▸ DATA IN THIS EXERCISE:
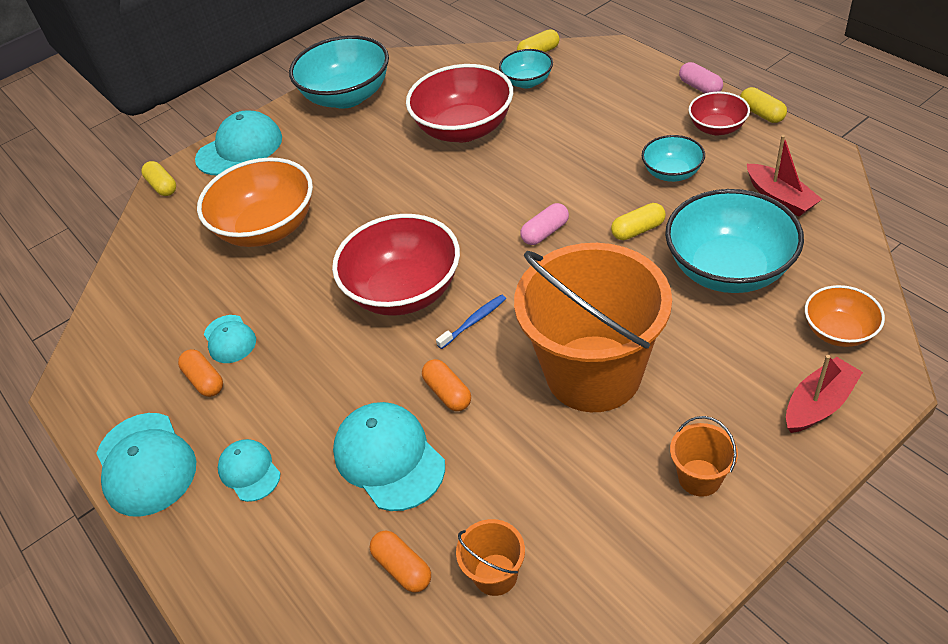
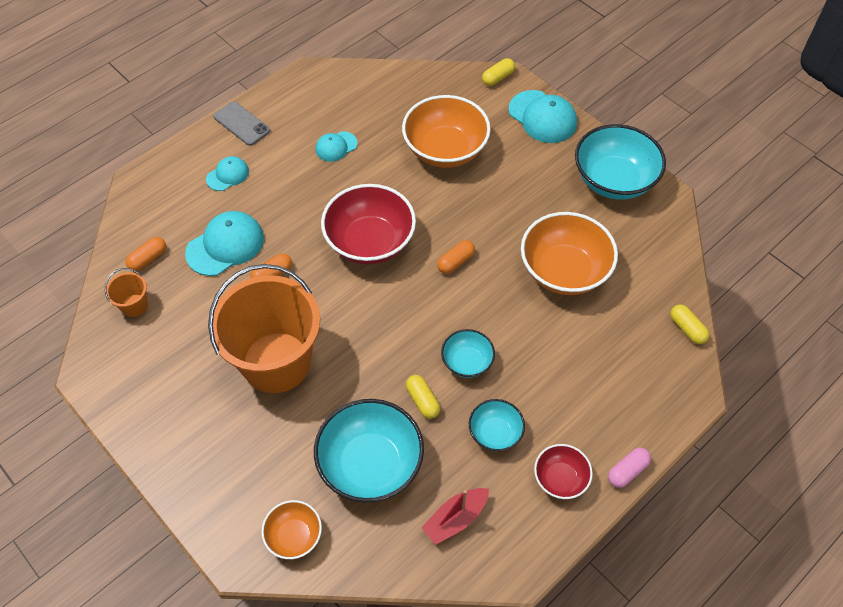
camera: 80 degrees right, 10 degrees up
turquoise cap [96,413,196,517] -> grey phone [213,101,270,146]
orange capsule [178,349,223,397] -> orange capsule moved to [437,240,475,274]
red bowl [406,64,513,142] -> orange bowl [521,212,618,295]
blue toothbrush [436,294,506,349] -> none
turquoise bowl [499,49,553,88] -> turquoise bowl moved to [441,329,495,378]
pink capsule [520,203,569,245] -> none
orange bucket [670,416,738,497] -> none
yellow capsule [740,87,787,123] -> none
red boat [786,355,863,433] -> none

...

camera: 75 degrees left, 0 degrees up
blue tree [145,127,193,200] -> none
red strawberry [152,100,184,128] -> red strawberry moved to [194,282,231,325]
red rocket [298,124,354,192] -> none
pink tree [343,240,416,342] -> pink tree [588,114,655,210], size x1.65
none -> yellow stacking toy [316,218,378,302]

--

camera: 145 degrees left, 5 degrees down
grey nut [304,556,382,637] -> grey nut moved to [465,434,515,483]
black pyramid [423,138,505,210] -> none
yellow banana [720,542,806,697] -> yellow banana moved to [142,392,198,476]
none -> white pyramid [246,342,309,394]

▸ WHAT YOU WILL DO:
When a line in the listing above holds the word "bowl", copy it.

▸ ANSWER SECTION:
red bowl [406,64,513,142] -> orange bowl [521,212,618,295]
turquoise bowl [499,49,553,88] -> turquoise bowl moved to [441,329,495,378]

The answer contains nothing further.